Exercise description: An exact transcription of all the entries is needed; pictures stay out.

☆ ☆ ☆

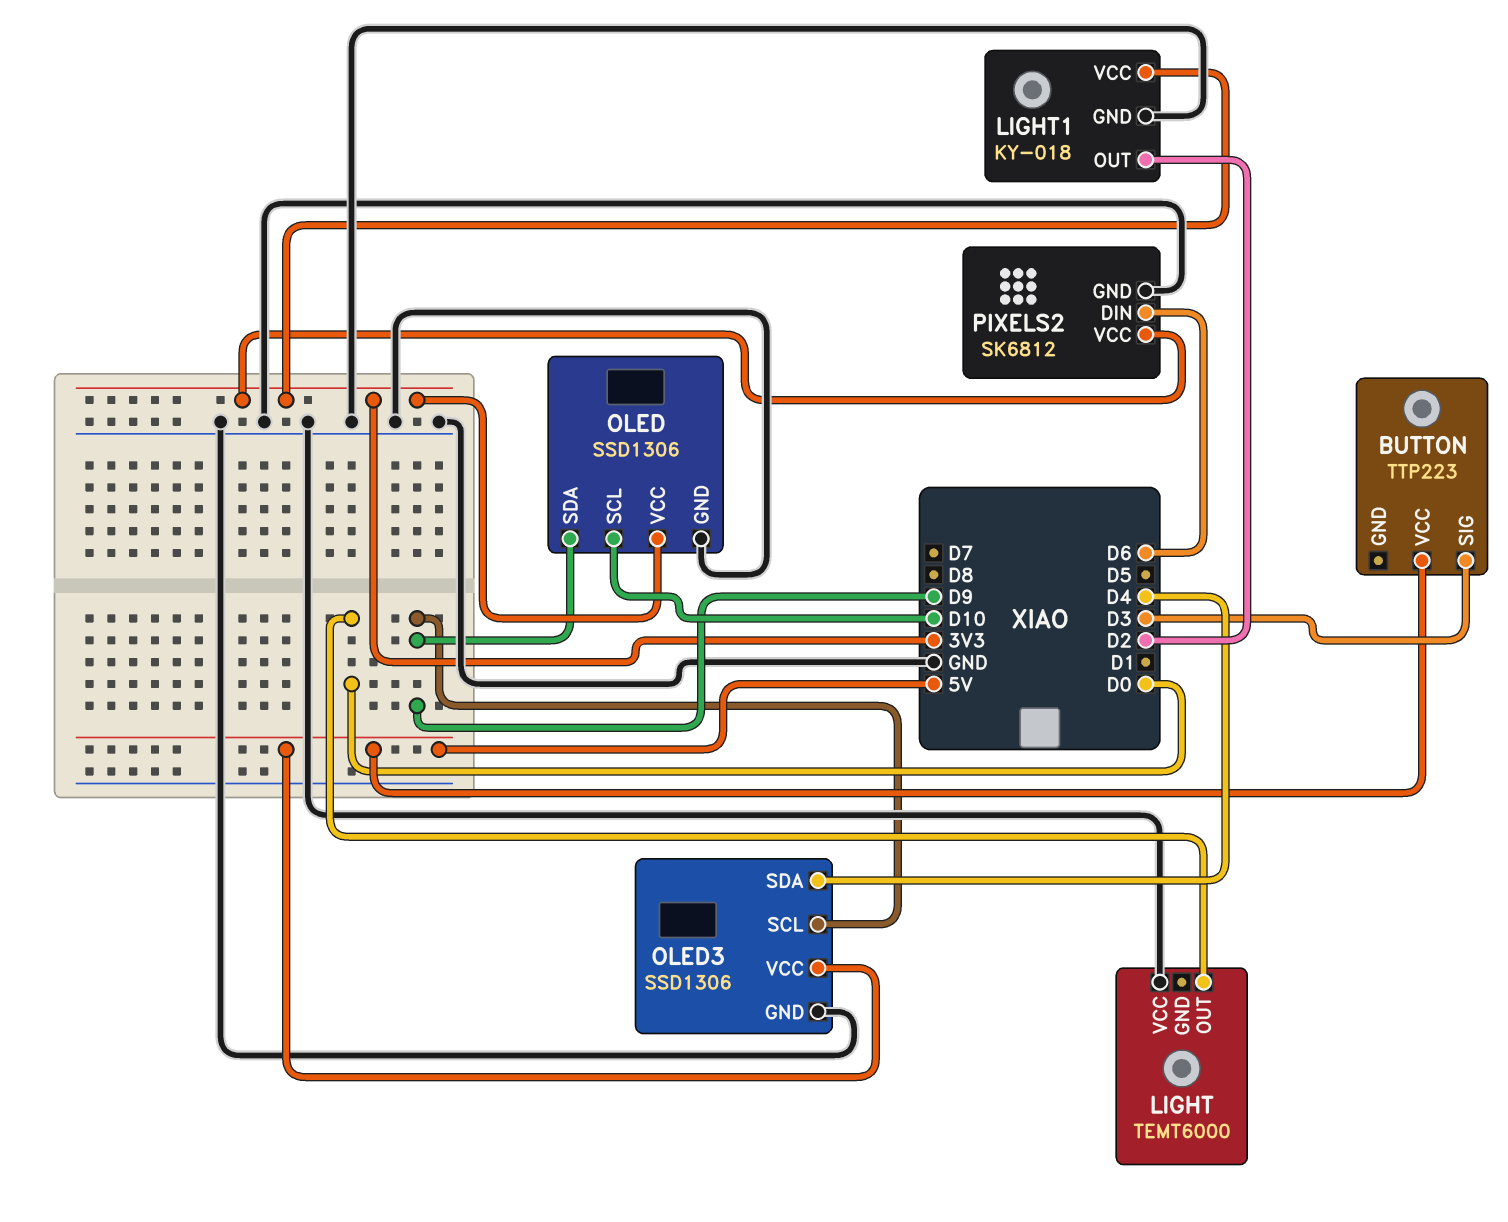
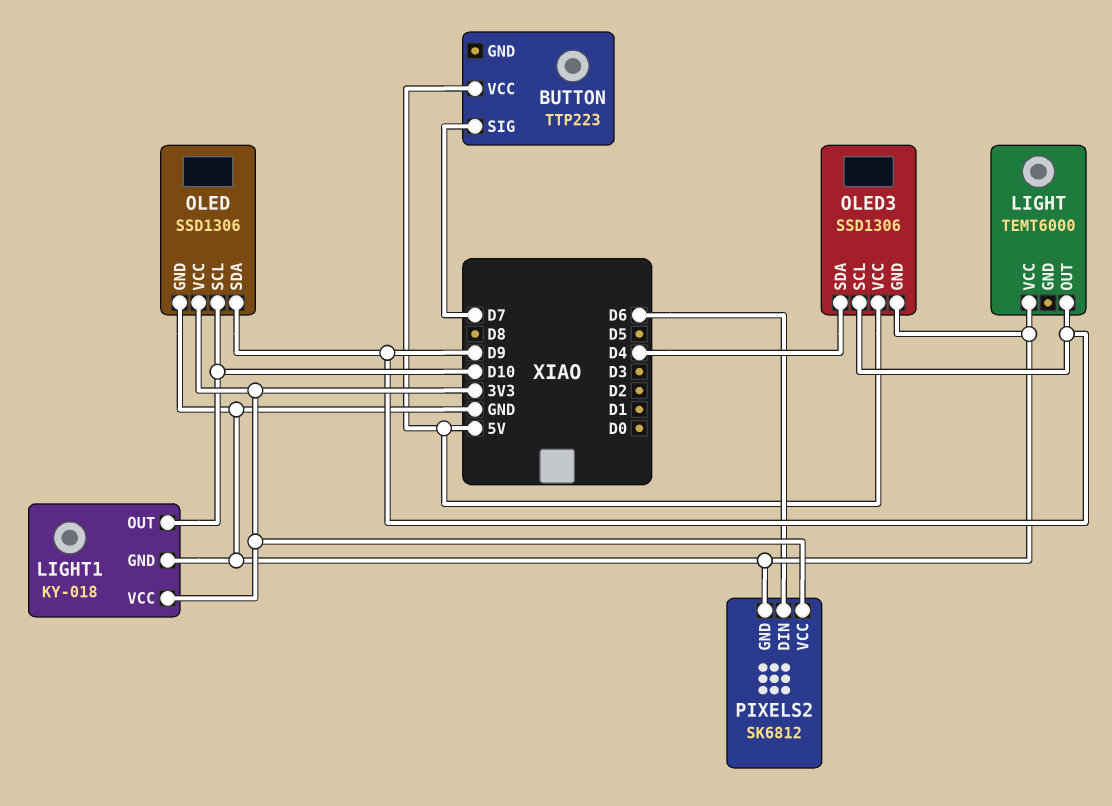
BUTTON pin SIG: D3 -> D7
LIGHT pin OUT: D0 -> D9
LIGHT1 pin OUT: D2 -> D10

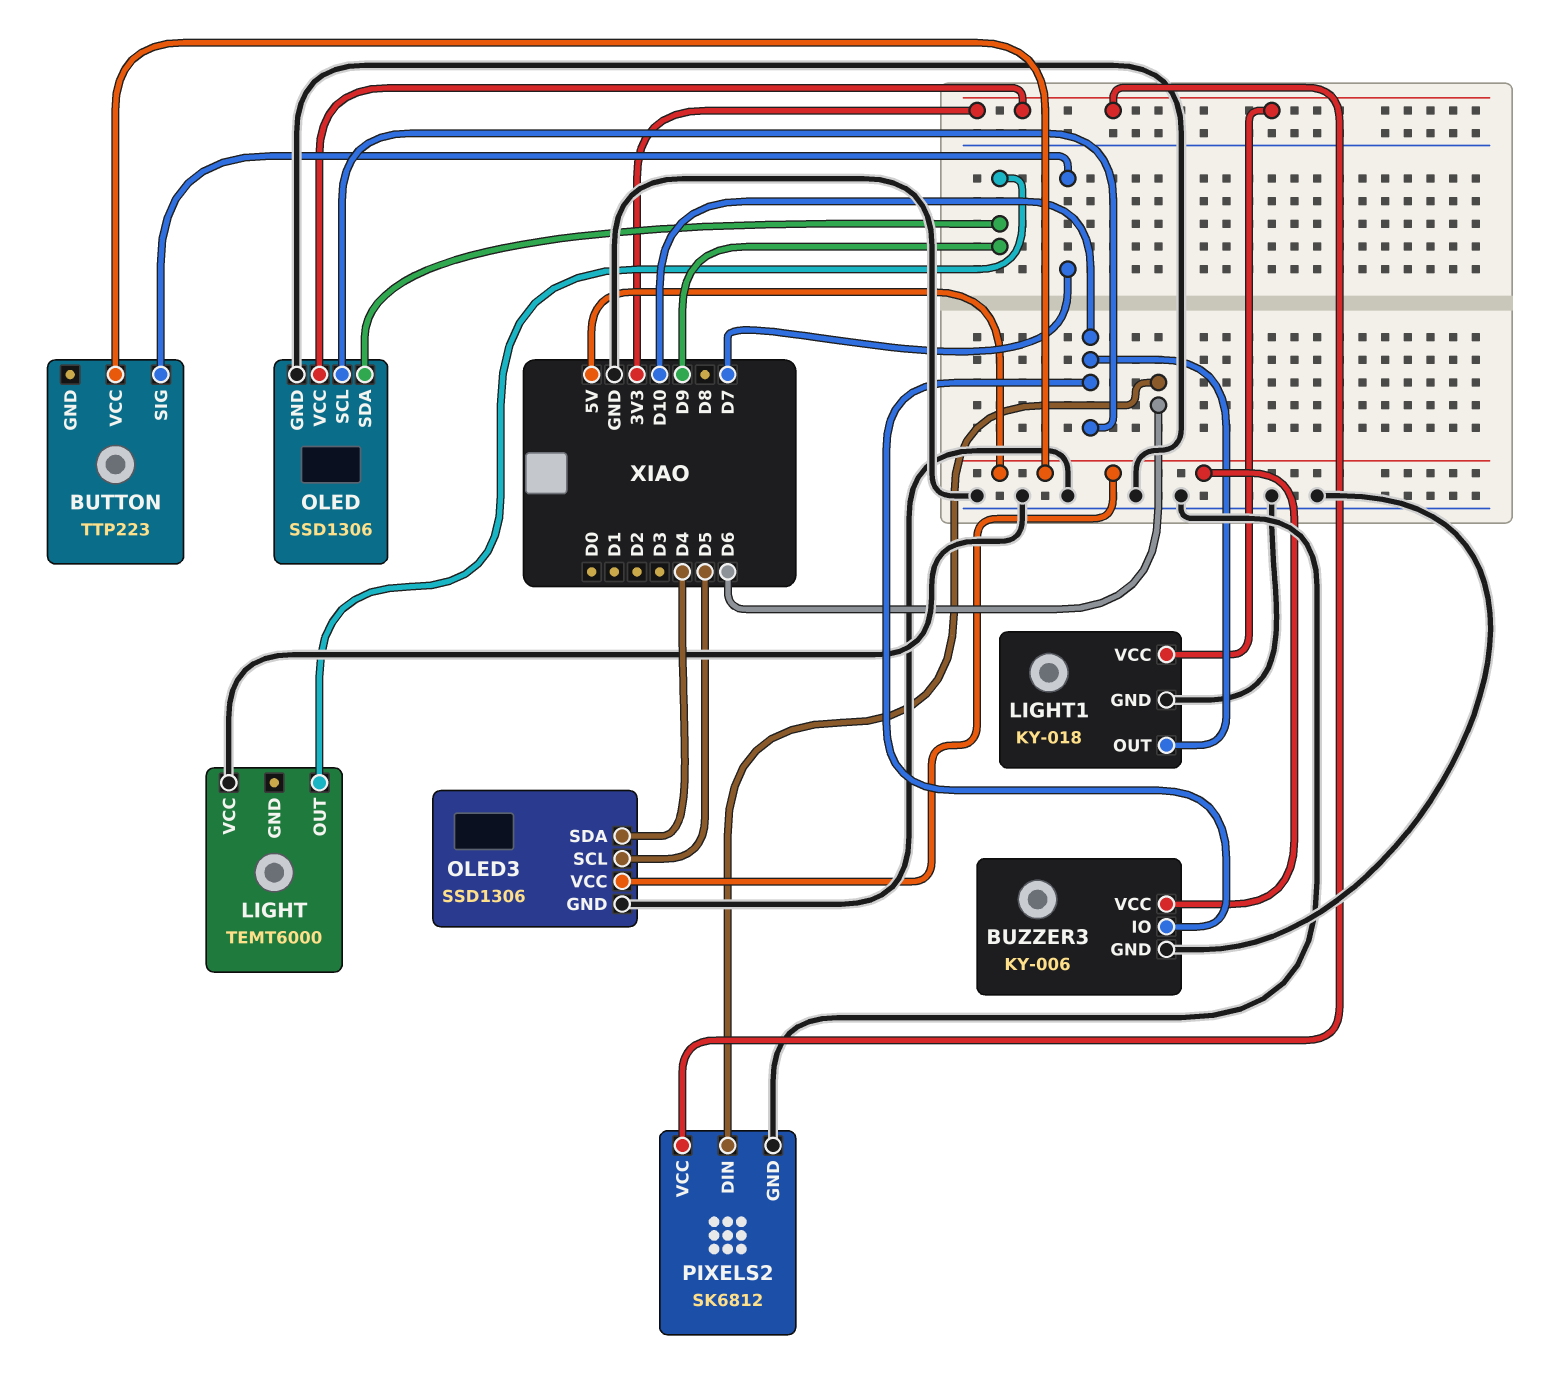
BUZZER3: none -> KY-006
BUZZER3 pin GND: none -> GND
BUZZER3 pin IO: none -> D10
BUZZER3 pin VCC: none -> 5V
OLED3 pin SCL: D9 -> D5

☆ ☆ ☆

Output below:
BUTTON pin SIG: D3 -> D7
LIGHT pin OUT: D0 -> D9
LIGHT1 pin OUT: D2 -> D10

BUZZER3: none -> KY-006
BUZZER3 pin GND: none -> GND
BUZZER3 pin IO: none -> D10
BUZZER3 pin VCC: none -> 5V
OLED3 pin SCL: D9 -> D5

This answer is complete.